Present the following entries again, word for word and in full.

Records from a data source:
┌────────
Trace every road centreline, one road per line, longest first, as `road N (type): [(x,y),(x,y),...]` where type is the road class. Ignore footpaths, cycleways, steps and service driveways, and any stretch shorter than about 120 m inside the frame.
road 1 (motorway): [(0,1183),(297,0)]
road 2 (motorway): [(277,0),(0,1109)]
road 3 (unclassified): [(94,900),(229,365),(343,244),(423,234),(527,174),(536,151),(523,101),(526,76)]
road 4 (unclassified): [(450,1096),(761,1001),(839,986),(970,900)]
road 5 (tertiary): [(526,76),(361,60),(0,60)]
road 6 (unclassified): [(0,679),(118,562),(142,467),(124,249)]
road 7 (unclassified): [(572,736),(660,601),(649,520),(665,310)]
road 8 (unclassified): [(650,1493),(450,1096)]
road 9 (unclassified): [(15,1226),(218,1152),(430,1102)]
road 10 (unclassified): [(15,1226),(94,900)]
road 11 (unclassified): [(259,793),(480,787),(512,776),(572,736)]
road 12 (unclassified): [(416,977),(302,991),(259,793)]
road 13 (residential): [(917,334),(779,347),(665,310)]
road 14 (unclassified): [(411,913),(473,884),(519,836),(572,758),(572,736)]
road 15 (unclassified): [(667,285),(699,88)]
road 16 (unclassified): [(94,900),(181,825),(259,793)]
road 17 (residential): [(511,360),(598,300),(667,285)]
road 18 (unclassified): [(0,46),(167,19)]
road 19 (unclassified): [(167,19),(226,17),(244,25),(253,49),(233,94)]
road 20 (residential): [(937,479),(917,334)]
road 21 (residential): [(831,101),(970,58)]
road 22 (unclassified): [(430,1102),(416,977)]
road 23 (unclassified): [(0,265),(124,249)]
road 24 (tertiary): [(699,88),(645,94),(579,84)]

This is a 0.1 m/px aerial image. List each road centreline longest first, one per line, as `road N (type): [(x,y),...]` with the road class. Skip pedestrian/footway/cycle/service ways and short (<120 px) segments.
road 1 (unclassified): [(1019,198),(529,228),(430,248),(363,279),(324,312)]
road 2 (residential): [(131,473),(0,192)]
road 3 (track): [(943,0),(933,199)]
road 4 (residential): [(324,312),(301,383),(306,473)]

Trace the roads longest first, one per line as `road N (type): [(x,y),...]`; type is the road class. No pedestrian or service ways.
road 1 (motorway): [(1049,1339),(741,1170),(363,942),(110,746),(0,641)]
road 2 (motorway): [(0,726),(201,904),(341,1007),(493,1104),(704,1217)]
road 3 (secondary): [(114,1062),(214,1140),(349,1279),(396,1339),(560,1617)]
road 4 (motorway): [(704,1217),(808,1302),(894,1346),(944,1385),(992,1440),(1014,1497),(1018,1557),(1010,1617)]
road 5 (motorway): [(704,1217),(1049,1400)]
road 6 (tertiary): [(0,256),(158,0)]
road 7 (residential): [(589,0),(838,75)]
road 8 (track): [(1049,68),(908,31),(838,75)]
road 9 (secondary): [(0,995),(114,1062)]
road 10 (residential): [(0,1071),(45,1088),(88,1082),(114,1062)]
└────────
REPLY TO THE EXERCISE:
Trace every road centreline, one road per line, longest first, as `road N (type): [(x,y),(x,y),...]` where type is the road class. Ignore footpaths, cycleways, steps and service driveways, and any stretch shorter than about 120 m inside the frame.
road 1 (motorway): [(0,1183),(297,0)]
road 2 (motorway): [(277,0),(0,1109)]
road 3 (unclassified): [(94,900),(229,365),(343,244),(423,234),(527,174),(536,151),(523,101),(526,76)]
road 4 (unclassified): [(450,1096),(761,1001),(839,986),(970,900)]
road 5 (tertiary): [(526,76),(361,60),(0,60)]
road 6 (unclassified): [(0,679),(118,562),(142,467),(124,249)]
road 7 (unclassified): [(572,736),(660,601),(649,520),(665,310)]
road 8 (unclassified): [(650,1493),(450,1096)]
road 9 (unclassified): [(15,1226),(218,1152),(430,1102)]
road 10 (unclassified): [(15,1226),(94,900)]
road 11 (unclassified): [(259,793),(480,787),(512,776),(572,736)]
road 12 (unclassified): [(416,977),(302,991),(259,793)]
road 13 (residential): [(917,334),(779,347),(665,310)]
road 14 (unclassified): [(411,913),(473,884),(519,836),(572,758),(572,736)]
road 15 (unclassified): [(667,285),(699,88)]
road 16 (unclassified): [(94,900),(181,825),(259,793)]
road 17 (residential): [(511,360),(598,300),(667,285)]
road 18 (unclassified): [(0,46),(167,19)]
road 19 (unclassified): [(167,19),(226,17),(244,25),(253,49),(233,94)]
road 20 (residential): [(937,479),(917,334)]
road 21 (residential): [(831,101),(970,58)]
road 22 (unclassified): [(430,1102),(416,977)]
road 23 (unclassified): [(0,265),(124,249)]
road 24 (tertiary): [(699,88),(645,94),(579,84)]

This is a 0.1 m/px aerial image. List each road centreline longest first, one per line, as `road N (type): [(x,y),...]` with the road class. Skip pedestrian/footway/cycle/service ways and short (<120 px) segments.
road 1 (unclassified): [(1019,198),(529,228),(430,248),(363,279),(324,312)]
road 2 (residential): [(131,473),(0,192)]
road 3 (track): [(943,0),(933,199)]
road 4 (residential): [(324,312),(301,383),(306,473)]

Trace the roads longest first, one per line as `road N (type): [(x,y),...]`; type is the road class. No pedestrian or service ways.
road 1 (motorway): [(1049,1339),(741,1170),(363,942),(110,746),(0,641)]
road 2 (motorway): [(0,726),(201,904),(341,1007),(493,1104),(704,1217)]
road 3 (secondary): [(114,1062),(214,1140),(349,1279),(396,1339),(560,1617)]
road 4 (motorway): [(704,1217),(808,1302),(894,1346),(944,1385),(992,1440),(1014,1497),(1018,1557),(1010,1617)]
road 5 (motorway): [(704,1217),(1049,1400)]
road 6 (tertiary): [(0,256),(158,0)]
road 7 (residential): [(589,0),(838,75)]
road 8 (track): [(1049,68),(908,31),(838,75)]
road 9 (secondary): [(0,995),(114,1062)]
road 10 (residential): [(0,1071),(45,1088),(88,1082),(114,1062)]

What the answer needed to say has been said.